### Work task
The entries that follow need to be reproduced exactly, minus any images.
BEGIN Available data
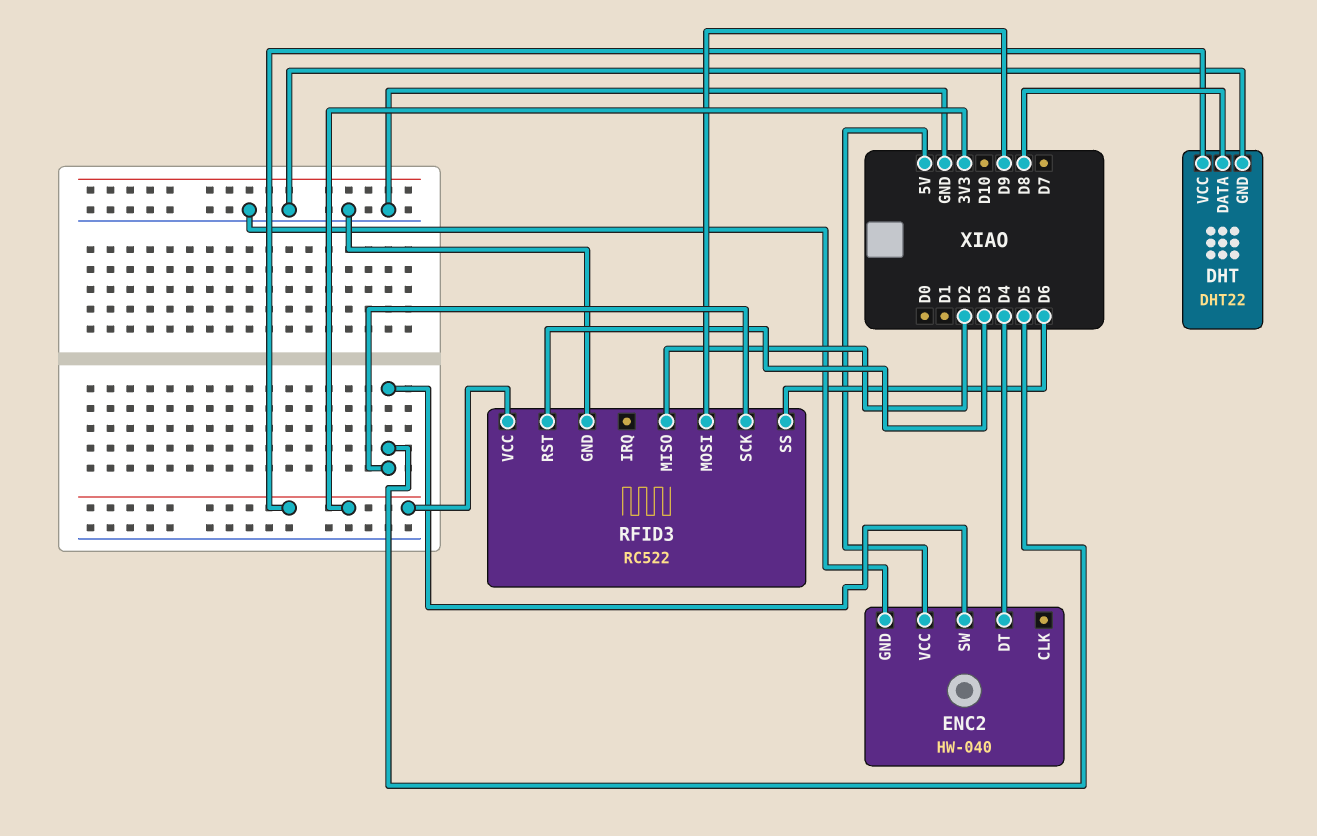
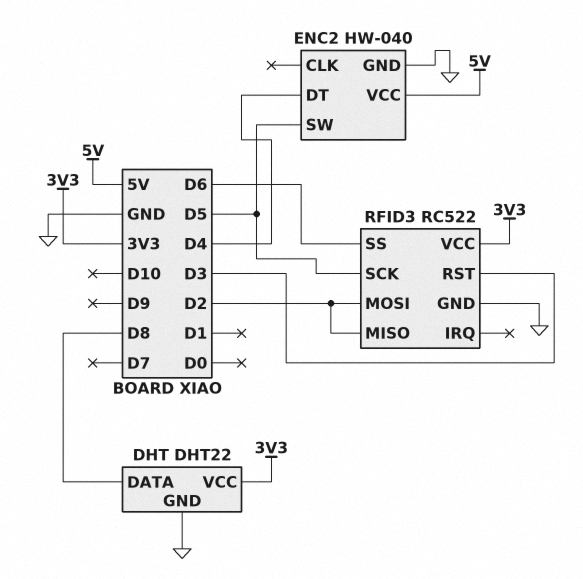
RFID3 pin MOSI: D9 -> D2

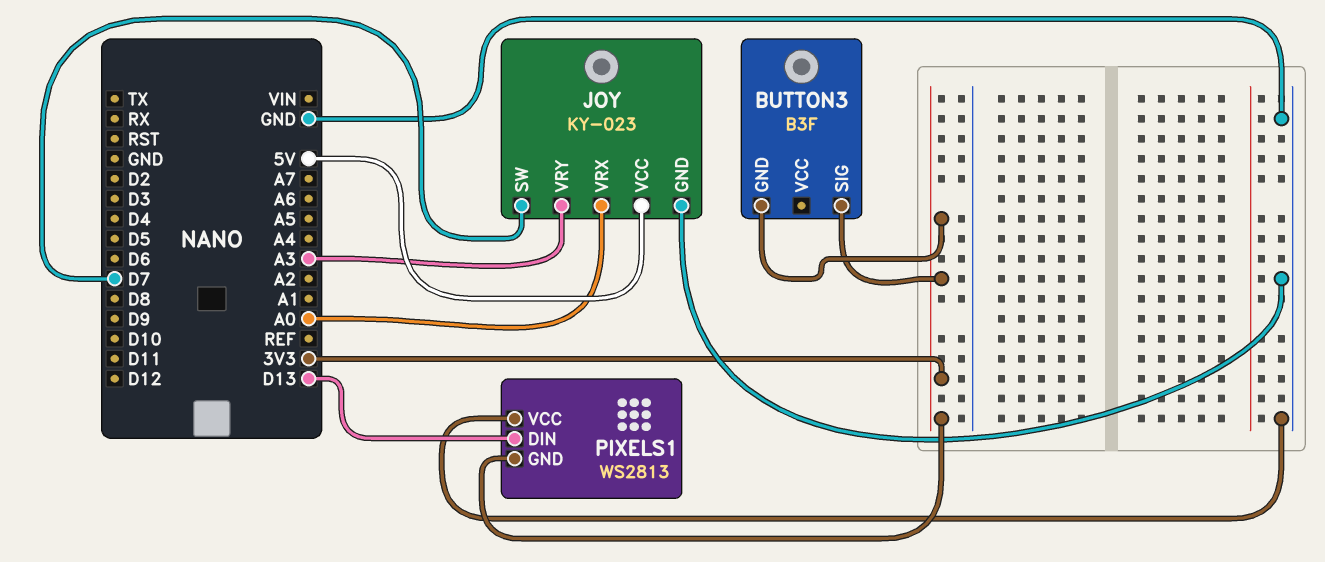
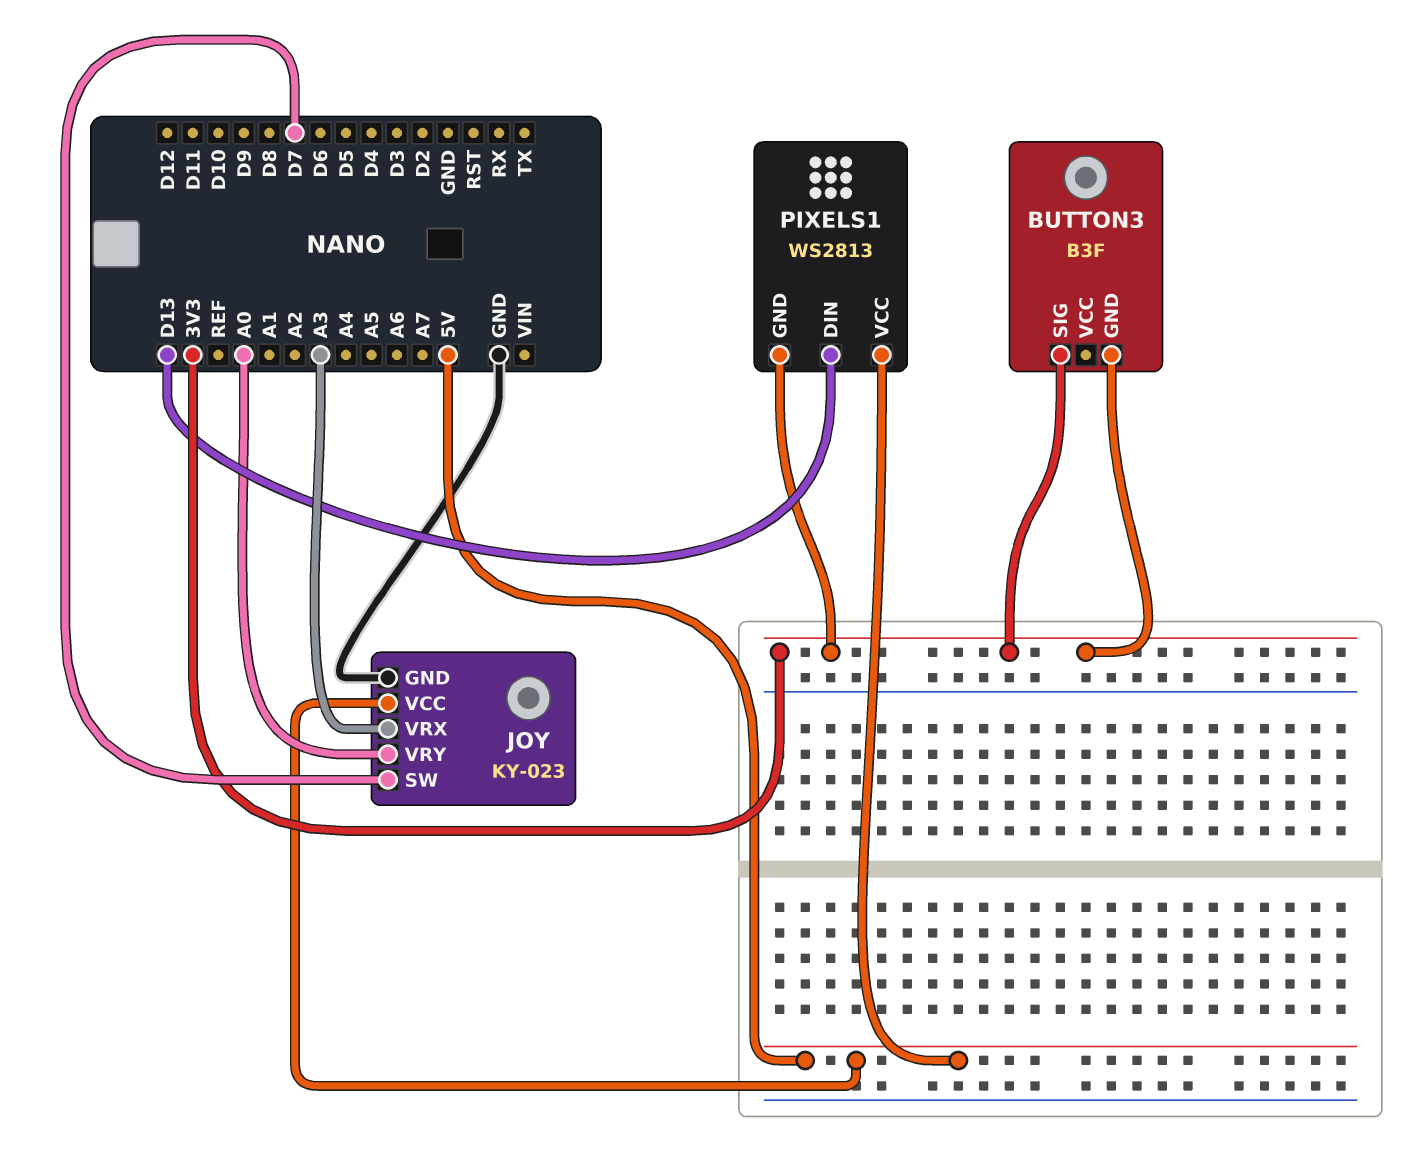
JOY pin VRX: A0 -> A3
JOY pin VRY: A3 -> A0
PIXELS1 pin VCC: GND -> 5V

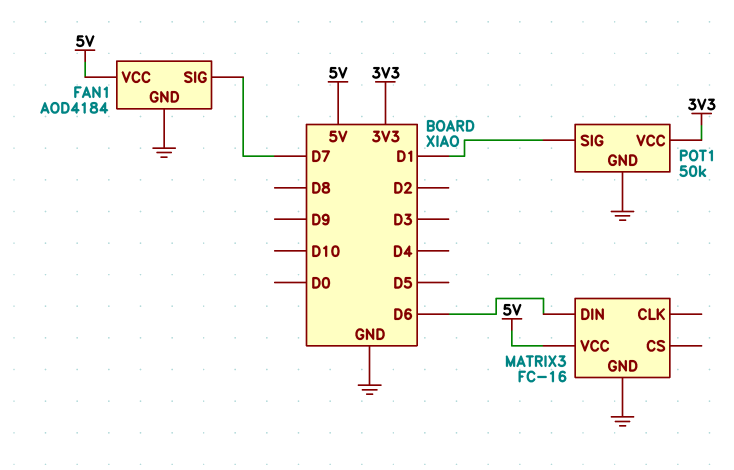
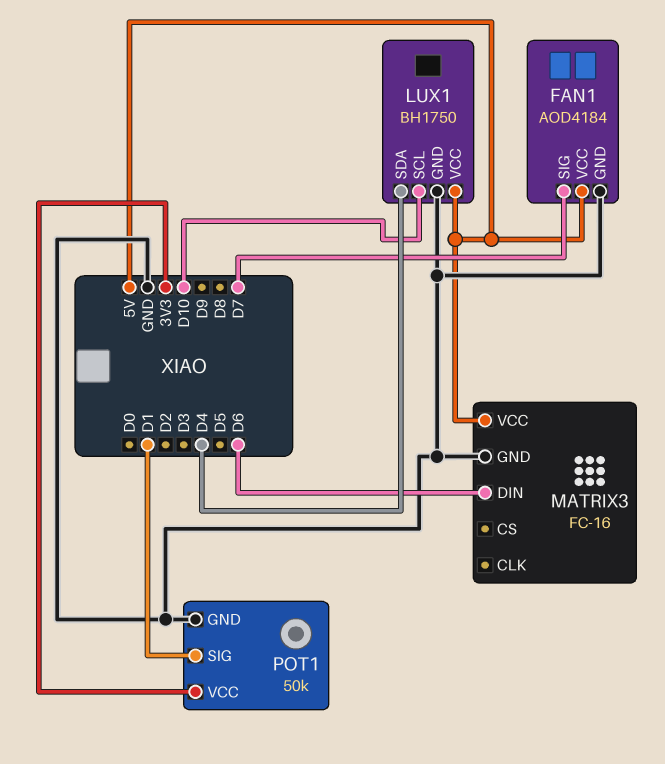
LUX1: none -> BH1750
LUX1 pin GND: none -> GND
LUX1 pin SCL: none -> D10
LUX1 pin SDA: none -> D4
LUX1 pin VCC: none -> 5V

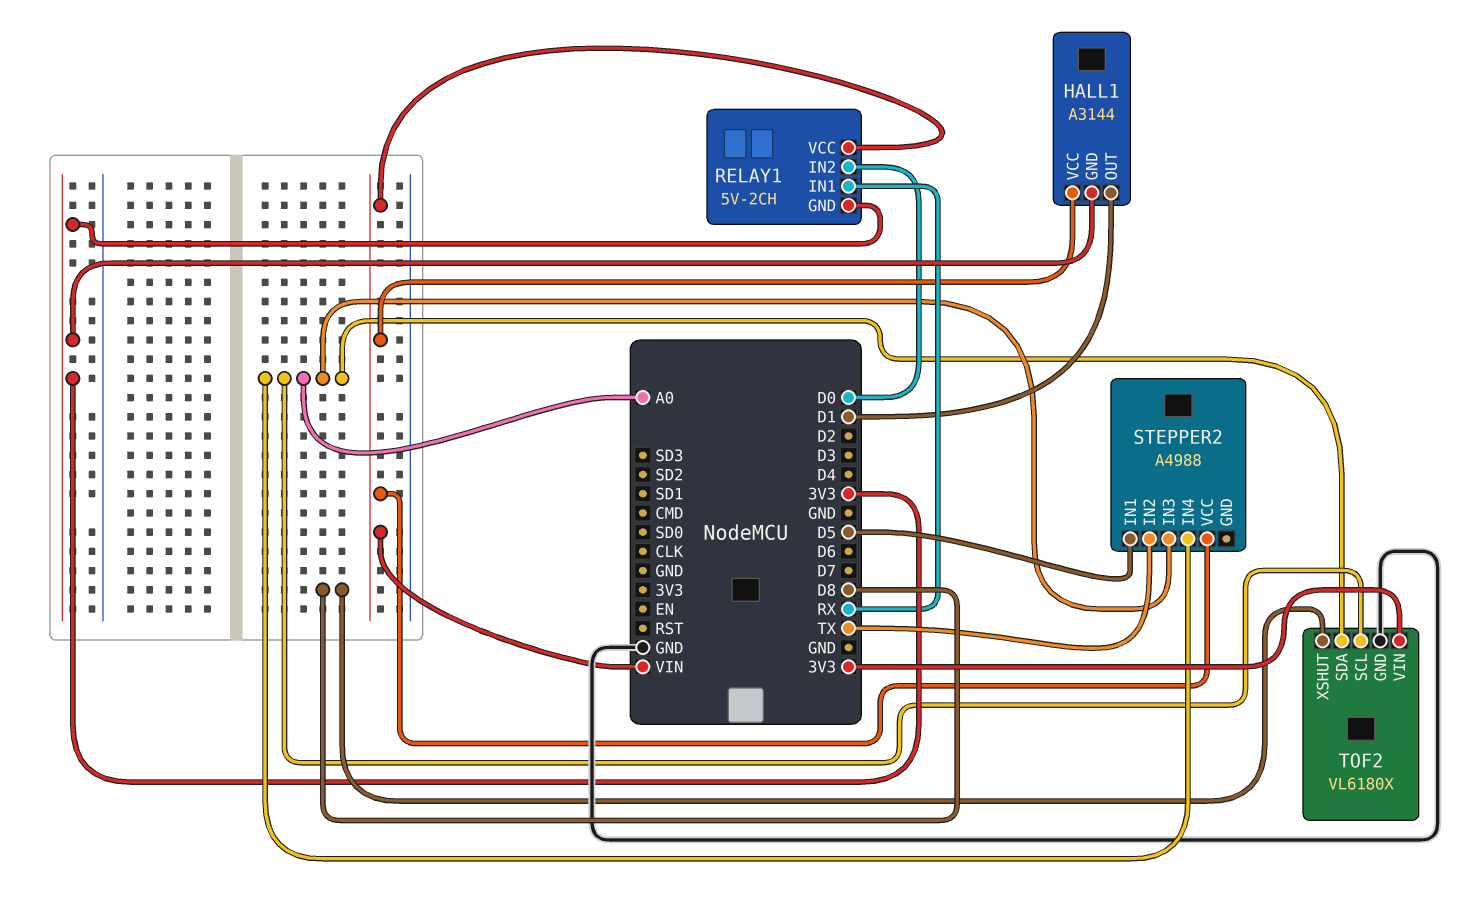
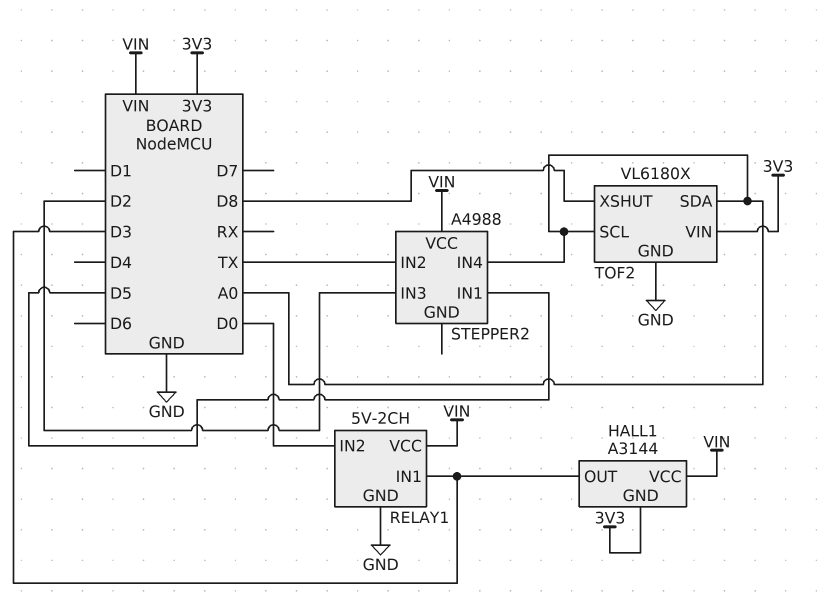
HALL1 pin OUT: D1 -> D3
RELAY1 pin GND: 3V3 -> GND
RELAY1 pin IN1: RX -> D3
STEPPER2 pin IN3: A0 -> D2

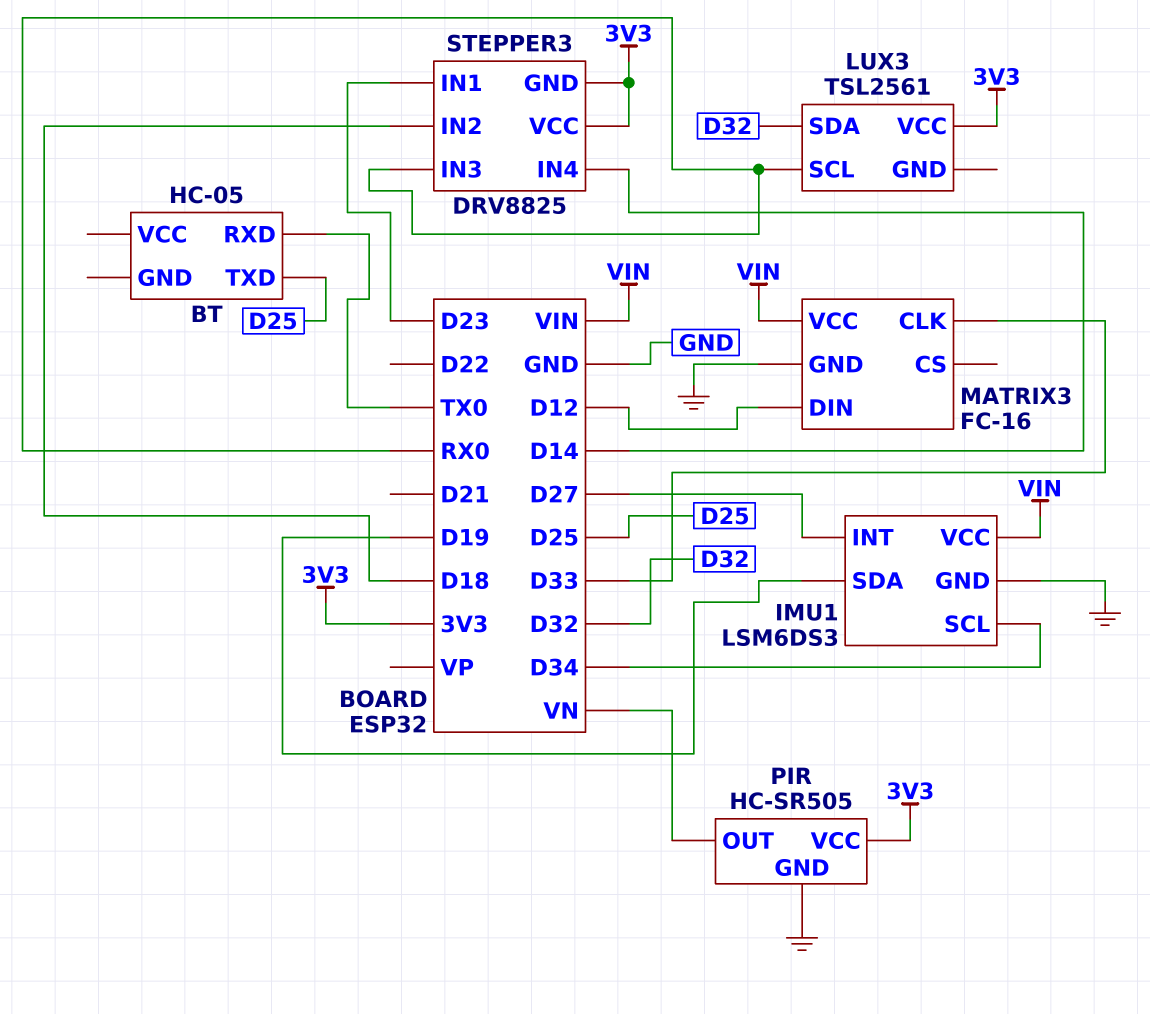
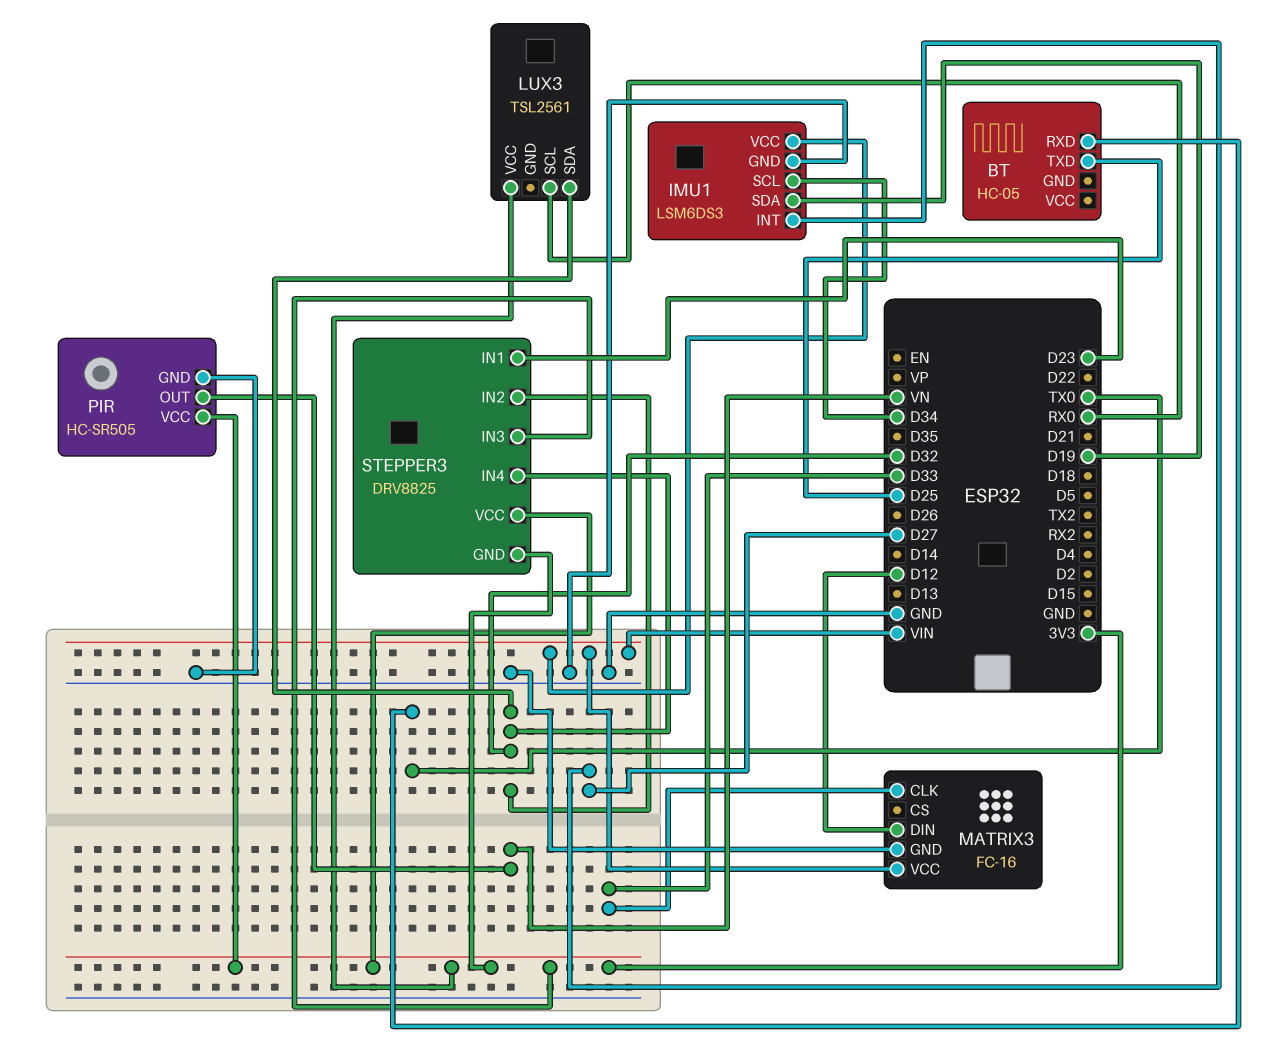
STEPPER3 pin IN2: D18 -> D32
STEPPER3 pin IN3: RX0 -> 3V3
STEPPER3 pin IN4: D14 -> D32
END Available data
### Task answer
RFID3 pin MOSI: D9 -> D2

JOY pin VRX: A0 -> A3
JOY pin VRY: A3 -> A0
PIXELS1 pin VCC: GND -> 5V

LUX1: none -> BH1750
LUX1 pin GND: none -> GND
LUX1 pin SCL: none -> D10
LUX1 pin SDA: none -> D4
LUX1 pin VCC: none -> 5V

HALL1 pin OUT: D1 -> D3
RELAY1 pin GND: 3V3 -> GND
RELAY1 pin IN1: RX -> D3
STEPPER2 pin IN3: A0 -> D2

STEPPER3 pin IN2: D18 -> D32
STEPPER3 pin IN3: RX0 -> 3V3
STEPPER3 pin IN4: D14 -> D32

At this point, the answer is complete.